- **Raw data**:
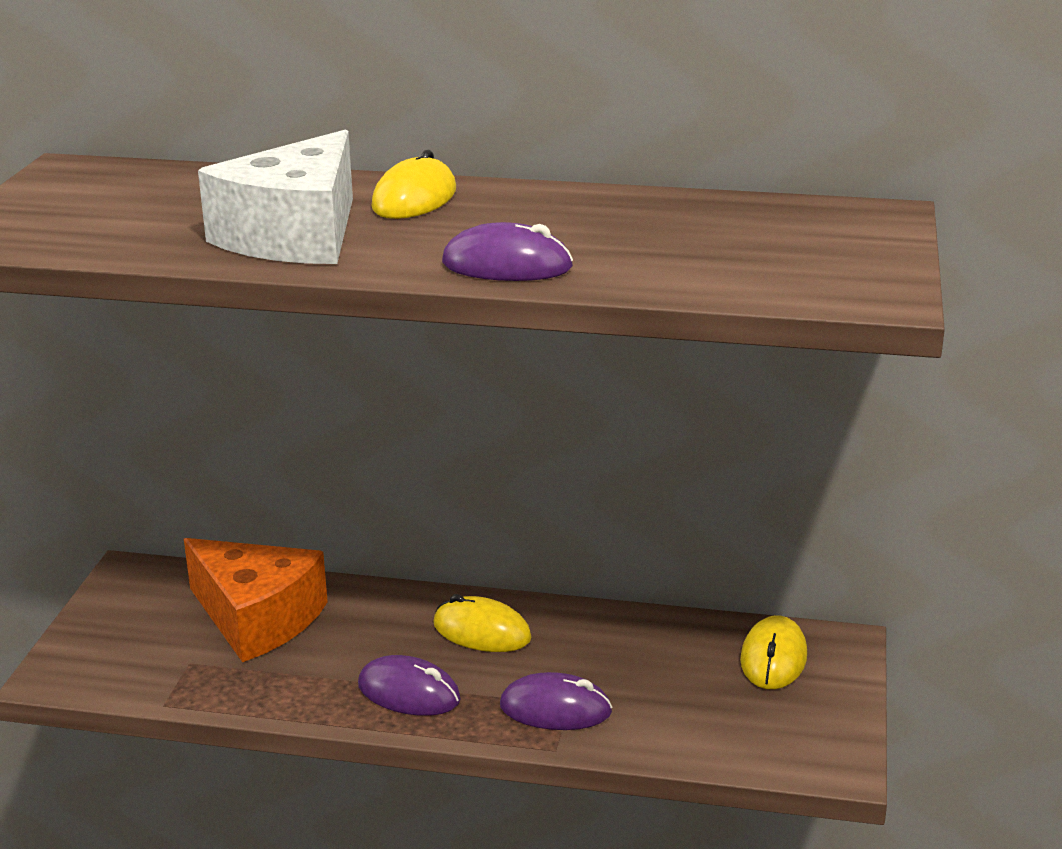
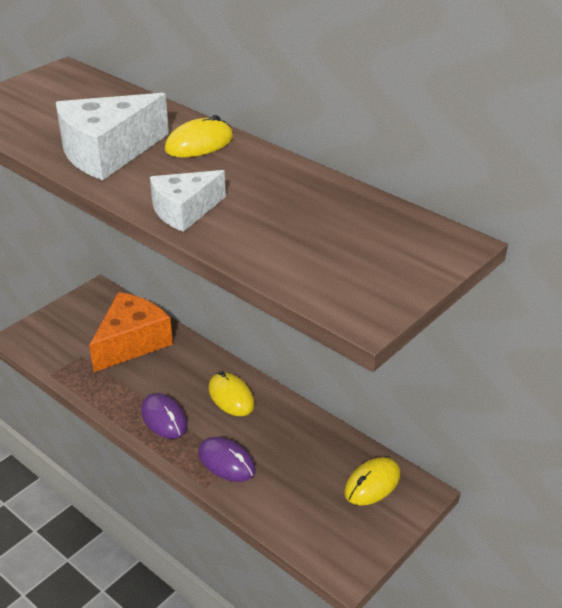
camera: 30 degrees right, 10 degrees up
(257, 618) = (131, 342): orange cheese -> orange cheese turned 120 degrees counterclockwise
(507, 265) = (184, 211): purple mouse -> white cheese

- **Work required**: Print all data above verbatim, except pictures.

- **Exercise solution**:
camera: 30 degrees right, 10 degrees up
(257, 618) = (131, 342): orange cheese -> orange cheese turned 120 degrees counterclockwise
(507, 265) = (184, 211): purple mouse -> white cheese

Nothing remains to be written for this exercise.